#### Provided data
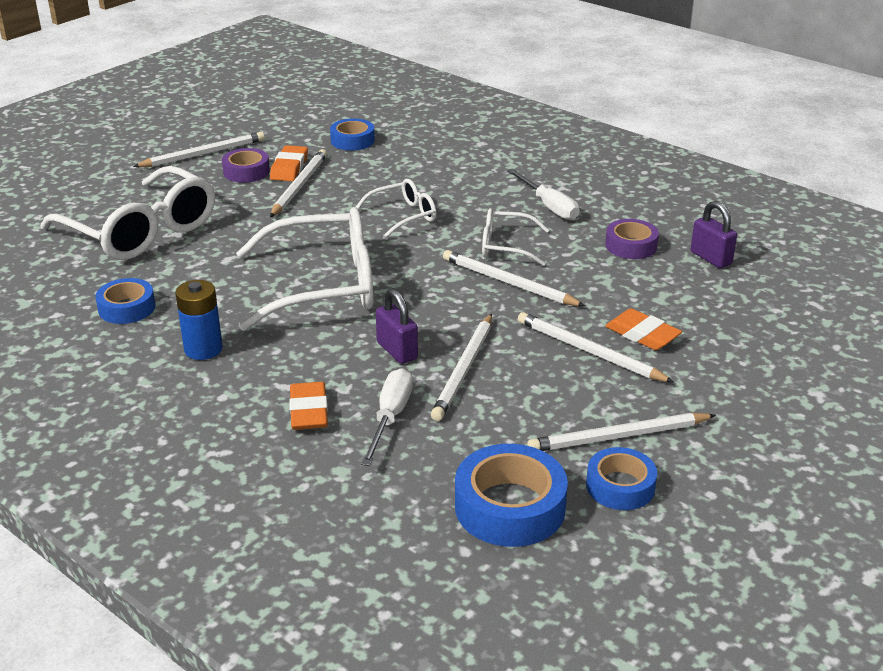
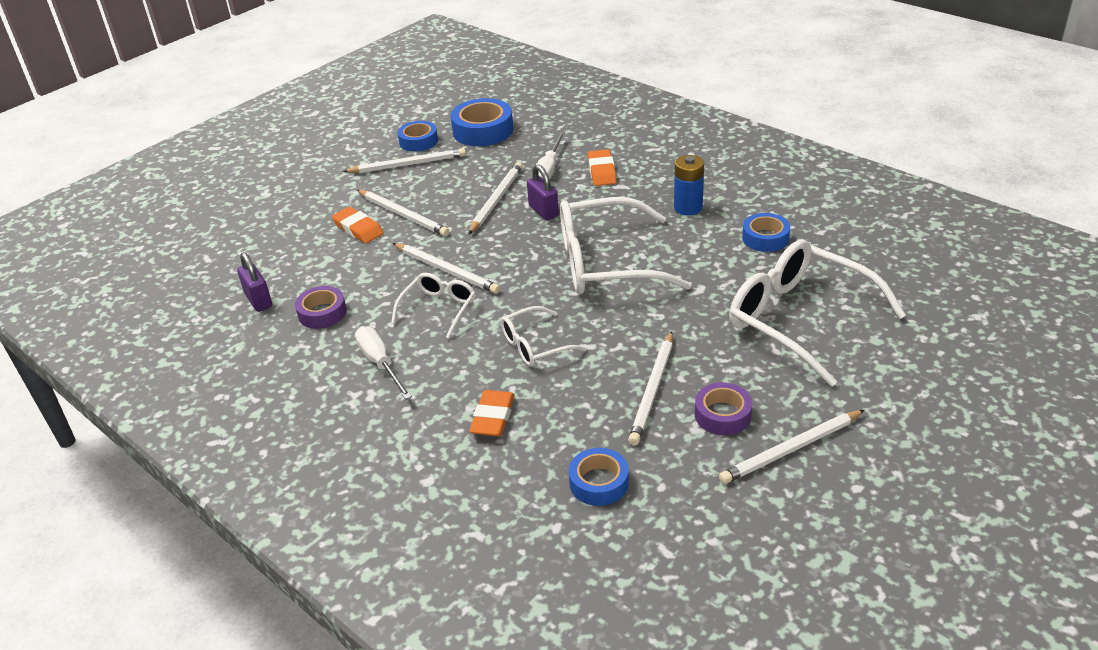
camera: 175 degrees left, 5 degrees up
(289, 168) = (672, 423): orange eraser -> orange eraser (493, 417)
(506, 246) = (438, 309): white glasses -> white glasses turned 75 degrees counterclockwise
########
## Instructions to follow
Except for the pictures, print the data above exactly.

## Answer area
camera: 175 degrees left, 5 degrees up
(289, 168) = (672, 423): orange eraser -> orange eraser (493, 417)
(506, 246) = (438, 309): white glasses -> white glasses turned 75 degrees counterclockwise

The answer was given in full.